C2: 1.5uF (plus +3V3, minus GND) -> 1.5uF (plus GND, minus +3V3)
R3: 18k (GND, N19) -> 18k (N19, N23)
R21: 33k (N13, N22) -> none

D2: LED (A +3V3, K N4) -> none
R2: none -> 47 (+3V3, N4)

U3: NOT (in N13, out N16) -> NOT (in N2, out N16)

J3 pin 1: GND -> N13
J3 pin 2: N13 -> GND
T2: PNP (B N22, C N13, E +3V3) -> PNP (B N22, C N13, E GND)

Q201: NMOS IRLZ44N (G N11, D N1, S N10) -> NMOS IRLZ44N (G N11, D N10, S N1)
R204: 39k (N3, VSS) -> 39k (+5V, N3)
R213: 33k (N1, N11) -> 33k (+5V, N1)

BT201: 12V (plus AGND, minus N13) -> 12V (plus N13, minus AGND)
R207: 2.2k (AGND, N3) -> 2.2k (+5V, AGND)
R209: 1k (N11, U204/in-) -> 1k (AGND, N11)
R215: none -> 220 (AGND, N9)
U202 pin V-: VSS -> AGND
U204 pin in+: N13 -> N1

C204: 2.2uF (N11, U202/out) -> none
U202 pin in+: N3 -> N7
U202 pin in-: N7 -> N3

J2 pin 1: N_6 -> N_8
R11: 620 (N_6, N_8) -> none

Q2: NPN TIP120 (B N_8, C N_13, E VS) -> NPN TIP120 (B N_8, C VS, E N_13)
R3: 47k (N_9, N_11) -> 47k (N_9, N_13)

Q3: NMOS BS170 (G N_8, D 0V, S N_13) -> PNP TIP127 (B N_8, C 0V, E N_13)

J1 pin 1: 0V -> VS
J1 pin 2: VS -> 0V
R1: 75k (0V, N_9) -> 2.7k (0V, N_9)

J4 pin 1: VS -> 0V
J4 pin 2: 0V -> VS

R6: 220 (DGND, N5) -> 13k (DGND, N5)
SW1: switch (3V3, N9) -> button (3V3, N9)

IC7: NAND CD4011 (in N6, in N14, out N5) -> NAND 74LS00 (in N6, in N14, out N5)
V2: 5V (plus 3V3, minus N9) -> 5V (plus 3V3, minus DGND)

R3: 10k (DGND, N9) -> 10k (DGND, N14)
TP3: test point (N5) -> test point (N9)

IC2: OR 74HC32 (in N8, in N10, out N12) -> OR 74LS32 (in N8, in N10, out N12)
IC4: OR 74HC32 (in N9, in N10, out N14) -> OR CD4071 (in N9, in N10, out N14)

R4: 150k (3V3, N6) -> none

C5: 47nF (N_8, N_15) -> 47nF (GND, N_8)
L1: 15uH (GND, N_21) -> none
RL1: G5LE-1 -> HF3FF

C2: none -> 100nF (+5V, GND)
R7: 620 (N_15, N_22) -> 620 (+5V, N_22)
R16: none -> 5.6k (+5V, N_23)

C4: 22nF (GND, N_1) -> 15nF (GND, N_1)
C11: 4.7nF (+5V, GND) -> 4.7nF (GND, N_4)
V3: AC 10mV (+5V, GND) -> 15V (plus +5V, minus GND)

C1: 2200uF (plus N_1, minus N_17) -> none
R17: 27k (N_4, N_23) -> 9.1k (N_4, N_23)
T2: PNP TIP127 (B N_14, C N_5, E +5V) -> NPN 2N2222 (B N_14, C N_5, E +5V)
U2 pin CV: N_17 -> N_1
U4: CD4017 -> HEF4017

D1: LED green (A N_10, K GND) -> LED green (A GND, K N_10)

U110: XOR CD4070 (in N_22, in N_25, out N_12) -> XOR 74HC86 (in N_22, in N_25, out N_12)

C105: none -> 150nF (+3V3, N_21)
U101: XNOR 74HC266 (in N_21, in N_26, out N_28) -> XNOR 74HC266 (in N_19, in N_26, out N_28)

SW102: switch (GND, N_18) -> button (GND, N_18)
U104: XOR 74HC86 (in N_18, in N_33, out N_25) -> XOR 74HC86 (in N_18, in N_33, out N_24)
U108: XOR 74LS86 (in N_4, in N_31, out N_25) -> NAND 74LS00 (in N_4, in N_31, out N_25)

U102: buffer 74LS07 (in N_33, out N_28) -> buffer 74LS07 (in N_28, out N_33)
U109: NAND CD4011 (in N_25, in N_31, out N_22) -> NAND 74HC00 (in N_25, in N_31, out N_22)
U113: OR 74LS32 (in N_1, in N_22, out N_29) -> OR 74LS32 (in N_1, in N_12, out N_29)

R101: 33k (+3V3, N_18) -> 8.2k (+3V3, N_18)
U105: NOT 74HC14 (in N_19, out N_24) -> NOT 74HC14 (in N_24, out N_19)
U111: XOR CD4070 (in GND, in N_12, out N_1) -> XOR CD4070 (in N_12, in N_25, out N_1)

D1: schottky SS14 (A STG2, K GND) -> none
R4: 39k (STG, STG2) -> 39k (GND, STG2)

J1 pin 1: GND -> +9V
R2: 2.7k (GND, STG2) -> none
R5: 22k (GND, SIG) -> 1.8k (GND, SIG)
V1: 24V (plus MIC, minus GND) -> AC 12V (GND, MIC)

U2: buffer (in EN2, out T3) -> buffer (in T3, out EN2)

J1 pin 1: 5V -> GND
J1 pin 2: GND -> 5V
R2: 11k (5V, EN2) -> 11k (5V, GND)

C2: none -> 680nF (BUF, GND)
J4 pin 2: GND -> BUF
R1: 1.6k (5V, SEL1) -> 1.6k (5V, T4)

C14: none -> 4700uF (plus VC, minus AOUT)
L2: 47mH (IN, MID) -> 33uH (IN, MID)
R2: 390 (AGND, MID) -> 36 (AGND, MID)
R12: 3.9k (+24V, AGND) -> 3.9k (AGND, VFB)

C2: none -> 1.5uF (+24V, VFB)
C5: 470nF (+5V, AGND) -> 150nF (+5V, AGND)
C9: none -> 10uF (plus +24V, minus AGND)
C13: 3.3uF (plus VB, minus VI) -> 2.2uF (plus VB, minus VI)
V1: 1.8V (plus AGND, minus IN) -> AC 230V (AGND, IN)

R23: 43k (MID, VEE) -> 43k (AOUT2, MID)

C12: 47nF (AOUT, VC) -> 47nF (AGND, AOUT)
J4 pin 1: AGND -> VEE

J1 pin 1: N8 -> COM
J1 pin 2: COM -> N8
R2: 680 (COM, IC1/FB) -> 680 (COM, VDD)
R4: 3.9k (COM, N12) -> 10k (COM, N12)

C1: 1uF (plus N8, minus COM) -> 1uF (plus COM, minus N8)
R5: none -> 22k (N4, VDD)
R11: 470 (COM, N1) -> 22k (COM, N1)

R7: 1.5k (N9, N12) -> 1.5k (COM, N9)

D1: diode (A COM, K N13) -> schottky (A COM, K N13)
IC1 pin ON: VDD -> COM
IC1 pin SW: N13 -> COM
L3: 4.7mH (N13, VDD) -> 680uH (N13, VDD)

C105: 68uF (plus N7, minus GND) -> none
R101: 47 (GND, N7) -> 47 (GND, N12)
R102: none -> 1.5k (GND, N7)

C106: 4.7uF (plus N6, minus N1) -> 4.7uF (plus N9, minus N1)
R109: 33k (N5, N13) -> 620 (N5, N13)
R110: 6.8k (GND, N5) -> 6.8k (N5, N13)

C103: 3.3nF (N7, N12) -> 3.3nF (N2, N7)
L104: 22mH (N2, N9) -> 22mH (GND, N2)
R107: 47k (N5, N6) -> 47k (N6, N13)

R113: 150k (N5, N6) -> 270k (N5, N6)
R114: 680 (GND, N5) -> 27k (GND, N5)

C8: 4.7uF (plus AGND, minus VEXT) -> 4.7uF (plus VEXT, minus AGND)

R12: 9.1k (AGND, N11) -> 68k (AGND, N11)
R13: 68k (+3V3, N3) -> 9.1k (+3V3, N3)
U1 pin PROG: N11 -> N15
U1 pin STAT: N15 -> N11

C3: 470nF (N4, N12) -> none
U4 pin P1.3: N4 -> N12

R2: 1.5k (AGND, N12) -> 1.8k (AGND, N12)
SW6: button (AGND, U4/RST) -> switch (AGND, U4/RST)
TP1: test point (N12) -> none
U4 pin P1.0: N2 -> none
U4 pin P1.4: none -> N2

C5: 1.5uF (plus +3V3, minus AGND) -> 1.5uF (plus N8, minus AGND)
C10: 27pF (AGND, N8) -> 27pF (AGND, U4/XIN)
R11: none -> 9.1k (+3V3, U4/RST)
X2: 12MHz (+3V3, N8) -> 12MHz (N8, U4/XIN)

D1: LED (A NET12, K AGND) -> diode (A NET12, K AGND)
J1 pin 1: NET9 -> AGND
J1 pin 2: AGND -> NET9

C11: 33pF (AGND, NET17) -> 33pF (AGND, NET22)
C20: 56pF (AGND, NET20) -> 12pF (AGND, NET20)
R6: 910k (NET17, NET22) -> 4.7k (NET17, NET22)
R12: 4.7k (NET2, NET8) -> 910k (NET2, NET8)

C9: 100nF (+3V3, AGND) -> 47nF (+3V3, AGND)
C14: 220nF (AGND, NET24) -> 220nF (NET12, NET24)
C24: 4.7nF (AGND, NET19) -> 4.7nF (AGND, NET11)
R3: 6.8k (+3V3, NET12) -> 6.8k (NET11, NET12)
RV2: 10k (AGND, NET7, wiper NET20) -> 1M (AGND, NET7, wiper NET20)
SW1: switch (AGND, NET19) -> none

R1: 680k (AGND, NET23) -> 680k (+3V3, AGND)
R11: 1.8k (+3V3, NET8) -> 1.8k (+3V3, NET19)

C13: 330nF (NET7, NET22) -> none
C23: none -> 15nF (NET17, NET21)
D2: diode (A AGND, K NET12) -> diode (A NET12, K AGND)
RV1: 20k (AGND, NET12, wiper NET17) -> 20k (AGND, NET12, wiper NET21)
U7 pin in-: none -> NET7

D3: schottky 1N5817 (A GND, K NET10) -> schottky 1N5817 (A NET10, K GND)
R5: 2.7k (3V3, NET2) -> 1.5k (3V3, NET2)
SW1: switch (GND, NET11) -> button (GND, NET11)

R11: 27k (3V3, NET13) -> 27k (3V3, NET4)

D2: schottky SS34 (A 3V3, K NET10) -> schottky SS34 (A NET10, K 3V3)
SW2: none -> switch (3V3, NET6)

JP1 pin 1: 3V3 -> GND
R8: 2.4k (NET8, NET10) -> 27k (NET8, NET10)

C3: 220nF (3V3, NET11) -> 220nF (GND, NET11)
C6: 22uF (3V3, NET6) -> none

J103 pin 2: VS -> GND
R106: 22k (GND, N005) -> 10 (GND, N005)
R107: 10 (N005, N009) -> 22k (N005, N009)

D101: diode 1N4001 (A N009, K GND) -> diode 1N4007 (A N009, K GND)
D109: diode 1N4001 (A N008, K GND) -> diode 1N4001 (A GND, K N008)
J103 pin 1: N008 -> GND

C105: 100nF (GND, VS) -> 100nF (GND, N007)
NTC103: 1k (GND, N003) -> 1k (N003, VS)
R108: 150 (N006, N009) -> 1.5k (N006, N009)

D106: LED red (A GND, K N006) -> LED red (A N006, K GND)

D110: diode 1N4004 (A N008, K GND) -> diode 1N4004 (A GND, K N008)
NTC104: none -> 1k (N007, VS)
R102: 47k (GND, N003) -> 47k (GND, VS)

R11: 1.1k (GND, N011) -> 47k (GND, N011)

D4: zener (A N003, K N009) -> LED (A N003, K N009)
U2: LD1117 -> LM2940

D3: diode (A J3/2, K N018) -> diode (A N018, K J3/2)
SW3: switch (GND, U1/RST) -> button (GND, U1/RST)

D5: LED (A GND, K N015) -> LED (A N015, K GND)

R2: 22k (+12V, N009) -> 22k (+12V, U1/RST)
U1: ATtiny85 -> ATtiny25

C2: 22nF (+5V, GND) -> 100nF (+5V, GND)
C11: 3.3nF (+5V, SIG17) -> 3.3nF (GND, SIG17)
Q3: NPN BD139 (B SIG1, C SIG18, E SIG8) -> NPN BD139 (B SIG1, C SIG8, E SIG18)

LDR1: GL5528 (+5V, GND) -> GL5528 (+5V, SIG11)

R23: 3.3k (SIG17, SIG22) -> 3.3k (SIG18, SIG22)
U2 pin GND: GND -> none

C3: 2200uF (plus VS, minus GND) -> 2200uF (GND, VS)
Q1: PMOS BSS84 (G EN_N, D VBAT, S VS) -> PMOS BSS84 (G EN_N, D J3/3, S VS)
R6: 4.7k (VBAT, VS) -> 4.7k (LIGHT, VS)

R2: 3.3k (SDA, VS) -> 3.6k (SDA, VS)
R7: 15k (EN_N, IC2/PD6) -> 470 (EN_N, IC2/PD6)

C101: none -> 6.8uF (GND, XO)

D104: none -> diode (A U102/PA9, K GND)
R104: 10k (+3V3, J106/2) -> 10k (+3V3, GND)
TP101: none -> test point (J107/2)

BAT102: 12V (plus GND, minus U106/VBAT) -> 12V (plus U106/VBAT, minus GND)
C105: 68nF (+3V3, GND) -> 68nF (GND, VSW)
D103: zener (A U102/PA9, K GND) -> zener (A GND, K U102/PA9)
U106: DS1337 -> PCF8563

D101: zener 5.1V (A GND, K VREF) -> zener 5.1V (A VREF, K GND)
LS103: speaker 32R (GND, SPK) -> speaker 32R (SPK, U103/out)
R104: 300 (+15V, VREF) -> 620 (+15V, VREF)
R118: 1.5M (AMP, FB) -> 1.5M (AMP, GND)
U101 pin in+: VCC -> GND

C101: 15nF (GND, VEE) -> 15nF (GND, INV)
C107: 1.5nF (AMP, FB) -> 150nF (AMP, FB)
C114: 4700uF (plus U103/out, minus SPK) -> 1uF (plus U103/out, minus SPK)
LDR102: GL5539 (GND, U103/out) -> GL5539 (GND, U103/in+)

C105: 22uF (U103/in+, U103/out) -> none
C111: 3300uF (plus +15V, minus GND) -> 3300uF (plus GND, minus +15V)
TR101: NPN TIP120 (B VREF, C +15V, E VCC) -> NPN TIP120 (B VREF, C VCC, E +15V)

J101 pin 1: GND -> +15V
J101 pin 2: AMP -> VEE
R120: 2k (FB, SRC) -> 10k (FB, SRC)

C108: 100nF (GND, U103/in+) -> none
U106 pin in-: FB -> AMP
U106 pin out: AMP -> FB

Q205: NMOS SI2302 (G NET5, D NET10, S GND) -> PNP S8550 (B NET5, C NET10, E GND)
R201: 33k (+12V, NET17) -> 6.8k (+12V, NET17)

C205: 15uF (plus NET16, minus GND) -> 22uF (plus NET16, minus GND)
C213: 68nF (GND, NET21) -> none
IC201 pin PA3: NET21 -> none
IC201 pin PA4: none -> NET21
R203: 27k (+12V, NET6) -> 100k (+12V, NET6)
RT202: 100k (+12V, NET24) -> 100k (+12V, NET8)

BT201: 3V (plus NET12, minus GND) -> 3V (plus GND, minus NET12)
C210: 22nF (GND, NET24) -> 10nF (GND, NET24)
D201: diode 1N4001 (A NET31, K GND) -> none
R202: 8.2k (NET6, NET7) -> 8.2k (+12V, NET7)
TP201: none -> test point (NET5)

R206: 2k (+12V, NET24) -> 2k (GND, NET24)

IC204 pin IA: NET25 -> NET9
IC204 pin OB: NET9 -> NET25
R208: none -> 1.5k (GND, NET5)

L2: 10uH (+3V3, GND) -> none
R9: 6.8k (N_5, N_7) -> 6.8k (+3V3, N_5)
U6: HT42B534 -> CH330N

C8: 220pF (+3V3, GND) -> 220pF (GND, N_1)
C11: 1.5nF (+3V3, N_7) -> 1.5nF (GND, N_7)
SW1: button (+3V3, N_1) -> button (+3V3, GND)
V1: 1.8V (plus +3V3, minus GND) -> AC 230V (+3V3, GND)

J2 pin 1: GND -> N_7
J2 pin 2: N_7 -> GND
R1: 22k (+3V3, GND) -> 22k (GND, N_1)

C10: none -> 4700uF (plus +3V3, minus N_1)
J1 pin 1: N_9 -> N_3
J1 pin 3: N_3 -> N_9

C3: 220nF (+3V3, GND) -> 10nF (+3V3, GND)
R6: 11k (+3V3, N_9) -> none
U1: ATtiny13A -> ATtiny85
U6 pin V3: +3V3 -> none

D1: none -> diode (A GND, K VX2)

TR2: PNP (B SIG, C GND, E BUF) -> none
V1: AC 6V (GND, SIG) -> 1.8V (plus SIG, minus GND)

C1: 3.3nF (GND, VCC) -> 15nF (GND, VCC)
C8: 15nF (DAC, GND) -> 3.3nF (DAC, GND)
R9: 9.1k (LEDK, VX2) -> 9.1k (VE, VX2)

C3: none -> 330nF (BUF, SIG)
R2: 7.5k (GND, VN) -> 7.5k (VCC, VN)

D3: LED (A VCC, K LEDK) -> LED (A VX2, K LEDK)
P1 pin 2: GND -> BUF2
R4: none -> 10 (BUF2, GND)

● ● ● ● ●

■ Your task
Transcribe the records above from the line holding "C14: none -> 4700uF (plus VC, minus AOUT)" down to the line holding "C1: 1uF (plus", inclusive, without adding anything.

■ Output for this exercise
C14: none -> 4700uF (plus VC, minus AOUT)
L2: 47mH (IN, MID) -> 33uH (IN, MID)
R2: 390 (AGND, MID) -> 36 (AGND, MID)
R12: 3.9k (+24V, AGND) -> 3.9k (AGND, VFB)

C2: none -> 1.5uF (+24V, VFB)
C5: 470nF (+5V, AGND) -> 150nF (+5V, AGND)
C9: none -> 10uF (plus +24V, minus AGND)
C13: 3.3uF (plus VB, minus VI) -> 2.2uF (plus VB, minus VI)
V1: 1.8V (plus AGND, minus IN) -> AC 230V (AGND, IN)

R23: 43k (MID, VEE) -> 43k (AOUT2, MID)

C12: 47nF (AOUT, VC) -> 47nF (AGND, AOUT)
J4 pin 1: AGND -> VEE

J1 pin 1: N8 -> COM
J1 pin 2: COM -> N8
R2: 680 (COM, IC1/FB) -> 680 (COM, VDD)
R4: 3.9k (COM, N12) -> 10k (COM, N12)

C1: 1uF (plus N8, minus COM) -> 1uF (plus COM, minus N8)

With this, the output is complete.